■ **What to produce**: Please reproduce, exactly and with nothing else, every line from the one containing "C214: 82pF (MB, XO) -> 82pF (AGND, XO)" through the last line of the records below.

■ **Data excerpts**:
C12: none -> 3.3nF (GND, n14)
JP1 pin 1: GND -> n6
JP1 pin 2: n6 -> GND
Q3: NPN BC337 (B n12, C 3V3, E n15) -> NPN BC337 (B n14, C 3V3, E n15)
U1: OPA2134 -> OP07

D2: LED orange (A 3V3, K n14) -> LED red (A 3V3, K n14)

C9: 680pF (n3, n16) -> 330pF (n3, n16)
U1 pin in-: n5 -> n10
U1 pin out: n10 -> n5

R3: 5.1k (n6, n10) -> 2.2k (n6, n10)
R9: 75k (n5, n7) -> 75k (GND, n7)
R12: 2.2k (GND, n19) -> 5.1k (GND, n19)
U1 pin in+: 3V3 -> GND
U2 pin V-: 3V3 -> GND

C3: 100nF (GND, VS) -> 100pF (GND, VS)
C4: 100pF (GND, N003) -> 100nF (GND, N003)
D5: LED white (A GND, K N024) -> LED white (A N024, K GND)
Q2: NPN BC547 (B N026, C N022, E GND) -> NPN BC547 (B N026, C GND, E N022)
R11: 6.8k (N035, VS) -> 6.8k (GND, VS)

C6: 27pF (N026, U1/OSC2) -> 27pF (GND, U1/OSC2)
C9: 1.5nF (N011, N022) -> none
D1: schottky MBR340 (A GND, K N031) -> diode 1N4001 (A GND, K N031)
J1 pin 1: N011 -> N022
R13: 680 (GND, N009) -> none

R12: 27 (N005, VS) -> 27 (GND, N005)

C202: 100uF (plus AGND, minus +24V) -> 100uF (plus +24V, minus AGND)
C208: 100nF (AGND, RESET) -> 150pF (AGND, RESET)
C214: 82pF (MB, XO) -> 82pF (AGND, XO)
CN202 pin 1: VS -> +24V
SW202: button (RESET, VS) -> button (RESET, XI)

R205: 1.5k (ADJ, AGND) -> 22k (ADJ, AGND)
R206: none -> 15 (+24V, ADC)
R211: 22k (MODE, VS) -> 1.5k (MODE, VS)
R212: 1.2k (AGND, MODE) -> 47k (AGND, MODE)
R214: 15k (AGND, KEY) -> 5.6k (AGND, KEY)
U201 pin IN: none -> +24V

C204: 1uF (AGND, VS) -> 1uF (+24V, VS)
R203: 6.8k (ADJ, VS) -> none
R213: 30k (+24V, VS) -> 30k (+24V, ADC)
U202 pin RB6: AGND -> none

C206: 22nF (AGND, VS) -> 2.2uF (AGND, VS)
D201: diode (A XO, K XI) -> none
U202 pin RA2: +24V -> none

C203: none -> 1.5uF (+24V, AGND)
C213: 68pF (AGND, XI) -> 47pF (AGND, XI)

■ **Answer below**:
C214: 82pF (MB, XO) -> 82pF (AGND, XO)
CN202 pin 1: VS -> +24V
SW202: button (RESET, VS) -> button (RESET, XI)

R205: 1.5k (ADJ, AGND) -> 22k (ADJ, AGND)
R206: none -> 15 (+24V, ADC)
R211: 22k (MODE, VS) -> 1.5k (MODE, VS)
R212: 1.2k (AGND, MODE) -> 47k (AGND, MODE)
R214: 15k (AGND, KEY) -> 5.6k (AGND, KEY)
U201 pin IN: none -> +24V

C204: 1uF (AGND, VS) -> 1uF (+24V, VS)
R203: 6.8k (ADJ, VS) -> none
R213: 30k (+24V, VS) -> 30k (+24V, ADC)
U202 pin RB6: AGND -> none

C206: 22nF (AGND, VS) -> 2.2uF (AGND, VS)
D201: diode (A XO, K XI) -> none
U202 pin RA2: +24V -> none

C203: none -> 1.5uF (+24V, AGND)
C213: 68pF (AGND, XI) -> 47pF (AGND, XI)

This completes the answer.